[SOURCE MATERIAL Boundary: Start]

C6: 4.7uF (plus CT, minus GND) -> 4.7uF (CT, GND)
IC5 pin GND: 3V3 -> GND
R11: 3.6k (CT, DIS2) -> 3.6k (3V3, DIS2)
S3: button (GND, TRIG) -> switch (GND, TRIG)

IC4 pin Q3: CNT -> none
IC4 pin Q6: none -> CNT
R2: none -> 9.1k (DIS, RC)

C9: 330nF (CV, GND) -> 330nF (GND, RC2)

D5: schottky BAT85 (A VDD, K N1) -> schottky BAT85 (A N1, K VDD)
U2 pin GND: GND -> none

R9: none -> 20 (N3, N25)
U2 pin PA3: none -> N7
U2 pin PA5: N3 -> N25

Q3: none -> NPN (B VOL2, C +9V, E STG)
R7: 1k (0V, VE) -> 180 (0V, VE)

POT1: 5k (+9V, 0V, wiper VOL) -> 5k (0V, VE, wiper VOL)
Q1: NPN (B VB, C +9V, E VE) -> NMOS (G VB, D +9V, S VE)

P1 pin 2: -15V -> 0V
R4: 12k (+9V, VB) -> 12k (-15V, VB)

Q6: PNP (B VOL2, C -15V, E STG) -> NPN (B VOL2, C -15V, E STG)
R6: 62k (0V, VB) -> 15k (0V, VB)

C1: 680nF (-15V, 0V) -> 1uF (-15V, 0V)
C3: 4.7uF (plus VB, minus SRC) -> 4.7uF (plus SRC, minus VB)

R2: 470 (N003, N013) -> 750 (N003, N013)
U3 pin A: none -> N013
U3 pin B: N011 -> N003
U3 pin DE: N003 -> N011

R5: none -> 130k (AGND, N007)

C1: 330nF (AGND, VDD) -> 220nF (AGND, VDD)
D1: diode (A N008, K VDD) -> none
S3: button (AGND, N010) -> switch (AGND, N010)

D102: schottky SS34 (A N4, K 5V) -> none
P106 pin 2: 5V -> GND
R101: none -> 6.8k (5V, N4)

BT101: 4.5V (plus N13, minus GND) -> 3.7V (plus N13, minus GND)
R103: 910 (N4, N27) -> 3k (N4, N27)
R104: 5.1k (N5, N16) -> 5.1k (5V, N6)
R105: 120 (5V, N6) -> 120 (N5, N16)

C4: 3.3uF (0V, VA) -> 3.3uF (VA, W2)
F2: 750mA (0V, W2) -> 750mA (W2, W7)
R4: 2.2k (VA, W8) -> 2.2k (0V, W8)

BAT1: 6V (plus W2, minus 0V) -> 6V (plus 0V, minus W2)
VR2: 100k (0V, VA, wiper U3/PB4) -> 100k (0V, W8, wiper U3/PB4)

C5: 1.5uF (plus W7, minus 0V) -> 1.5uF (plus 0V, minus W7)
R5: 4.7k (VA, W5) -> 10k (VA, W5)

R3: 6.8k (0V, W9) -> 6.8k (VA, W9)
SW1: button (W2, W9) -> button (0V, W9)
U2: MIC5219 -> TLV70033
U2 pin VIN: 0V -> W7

[SOURCE MATERIAL Boundary: End]

**WHAT YOU NEED TO DO**
Where a line above includes "minus", copy that line.

**SOLUTION**
C6: 4.7uF (plus CT, minus GND) -> 4.7uF (CT, GND)
C3: 4.7uF (plus VB, minus SRC) -> 4.7uF (plus SRC, minus VB)
BT101: 4.5V (plus N13, minus GND) -> 3.7V (plus N13, minus GND)
BAT1: 6V (plus W2, minus 0V) -> 6V (plus 0V, minus W2)
C5: 1.5uF (plus W7, minus 0V) -> 1.5uF (plus 0V, minus W7)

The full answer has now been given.